# ACTIVITY:
What is needed is every line of the data that includes the word "power". Please copy each one.
═════ RECORDS FOR THE EXERCISE
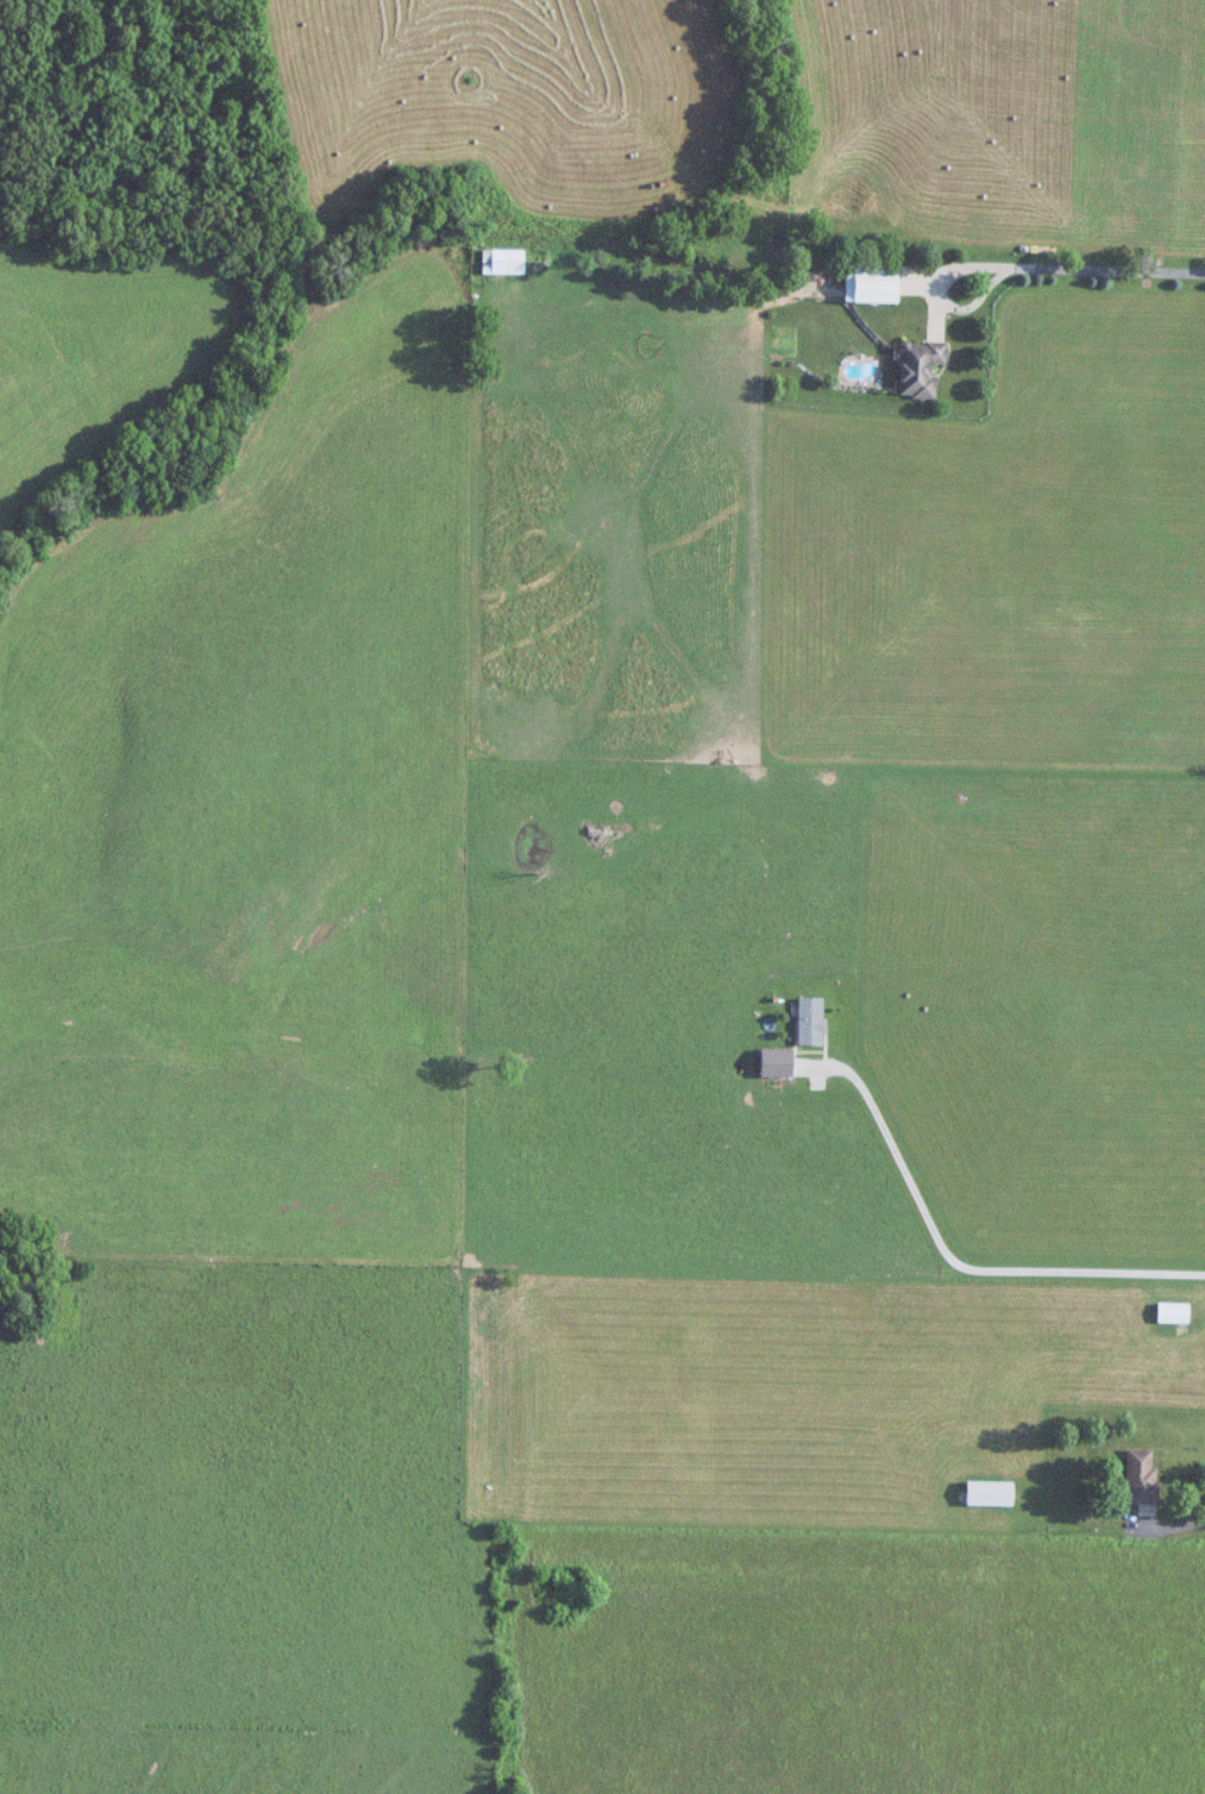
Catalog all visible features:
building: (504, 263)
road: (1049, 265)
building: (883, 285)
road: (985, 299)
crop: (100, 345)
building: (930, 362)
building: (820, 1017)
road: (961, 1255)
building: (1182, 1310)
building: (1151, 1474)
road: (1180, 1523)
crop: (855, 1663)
══════════
═════ RECORDS FOR THE EXERCISE
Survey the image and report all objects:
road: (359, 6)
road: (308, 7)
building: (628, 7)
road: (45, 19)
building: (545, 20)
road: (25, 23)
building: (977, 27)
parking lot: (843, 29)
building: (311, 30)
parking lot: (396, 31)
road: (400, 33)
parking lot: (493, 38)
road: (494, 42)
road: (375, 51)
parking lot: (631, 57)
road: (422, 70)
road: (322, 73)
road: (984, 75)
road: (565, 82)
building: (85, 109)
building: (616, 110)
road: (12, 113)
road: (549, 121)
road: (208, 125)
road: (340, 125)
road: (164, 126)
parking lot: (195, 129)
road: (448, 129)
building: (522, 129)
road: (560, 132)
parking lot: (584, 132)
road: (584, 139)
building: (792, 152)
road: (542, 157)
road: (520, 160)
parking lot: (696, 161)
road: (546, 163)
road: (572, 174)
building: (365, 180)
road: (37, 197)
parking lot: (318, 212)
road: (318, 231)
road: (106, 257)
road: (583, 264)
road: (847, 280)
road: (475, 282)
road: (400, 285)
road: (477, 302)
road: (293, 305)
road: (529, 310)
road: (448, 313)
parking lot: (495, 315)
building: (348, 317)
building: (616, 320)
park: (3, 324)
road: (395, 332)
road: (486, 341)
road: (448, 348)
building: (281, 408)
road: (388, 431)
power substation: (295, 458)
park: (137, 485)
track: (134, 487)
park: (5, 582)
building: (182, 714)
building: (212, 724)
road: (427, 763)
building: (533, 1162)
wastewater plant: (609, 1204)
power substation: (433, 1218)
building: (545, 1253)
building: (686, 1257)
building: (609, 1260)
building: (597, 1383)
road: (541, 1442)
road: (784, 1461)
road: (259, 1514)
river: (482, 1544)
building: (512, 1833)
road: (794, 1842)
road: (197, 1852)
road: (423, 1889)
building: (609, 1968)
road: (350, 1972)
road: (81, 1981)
══════════
═════ RECORDS FOR THE EXERCISE
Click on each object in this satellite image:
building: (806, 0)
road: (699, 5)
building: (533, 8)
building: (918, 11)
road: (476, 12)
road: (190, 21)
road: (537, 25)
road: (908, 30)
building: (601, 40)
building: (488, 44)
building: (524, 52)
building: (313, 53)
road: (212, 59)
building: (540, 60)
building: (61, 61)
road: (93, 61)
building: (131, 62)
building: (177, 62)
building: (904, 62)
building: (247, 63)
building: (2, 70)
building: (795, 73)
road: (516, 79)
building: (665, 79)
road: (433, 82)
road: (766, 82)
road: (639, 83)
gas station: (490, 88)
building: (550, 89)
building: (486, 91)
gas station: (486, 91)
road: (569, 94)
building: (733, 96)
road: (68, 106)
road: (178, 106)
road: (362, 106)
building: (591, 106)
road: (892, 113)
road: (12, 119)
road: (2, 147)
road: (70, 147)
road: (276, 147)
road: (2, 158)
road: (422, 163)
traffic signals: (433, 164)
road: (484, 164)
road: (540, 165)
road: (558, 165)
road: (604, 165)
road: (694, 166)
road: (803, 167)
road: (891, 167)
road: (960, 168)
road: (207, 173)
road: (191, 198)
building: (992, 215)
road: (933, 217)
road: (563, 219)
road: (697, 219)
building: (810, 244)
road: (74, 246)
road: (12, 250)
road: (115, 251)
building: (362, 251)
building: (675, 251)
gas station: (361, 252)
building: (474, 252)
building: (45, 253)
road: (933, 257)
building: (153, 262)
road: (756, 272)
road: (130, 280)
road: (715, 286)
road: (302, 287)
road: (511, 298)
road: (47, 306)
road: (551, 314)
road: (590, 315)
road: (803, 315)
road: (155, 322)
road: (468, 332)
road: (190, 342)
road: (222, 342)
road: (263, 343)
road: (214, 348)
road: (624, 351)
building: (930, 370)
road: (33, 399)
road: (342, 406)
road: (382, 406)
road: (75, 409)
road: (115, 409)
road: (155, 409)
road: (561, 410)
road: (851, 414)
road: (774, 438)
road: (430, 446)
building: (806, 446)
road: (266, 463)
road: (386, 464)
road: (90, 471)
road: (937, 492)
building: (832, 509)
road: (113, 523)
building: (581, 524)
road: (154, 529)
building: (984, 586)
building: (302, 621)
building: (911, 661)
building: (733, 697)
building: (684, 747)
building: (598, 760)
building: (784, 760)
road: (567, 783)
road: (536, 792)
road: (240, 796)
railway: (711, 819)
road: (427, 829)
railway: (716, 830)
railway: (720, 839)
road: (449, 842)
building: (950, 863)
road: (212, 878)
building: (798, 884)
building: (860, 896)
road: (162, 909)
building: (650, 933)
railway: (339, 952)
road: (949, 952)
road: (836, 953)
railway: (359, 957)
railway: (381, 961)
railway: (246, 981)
══════════
# SOLUTION BELOW:
power substation: (295, 458)
power substation: (433, 1218)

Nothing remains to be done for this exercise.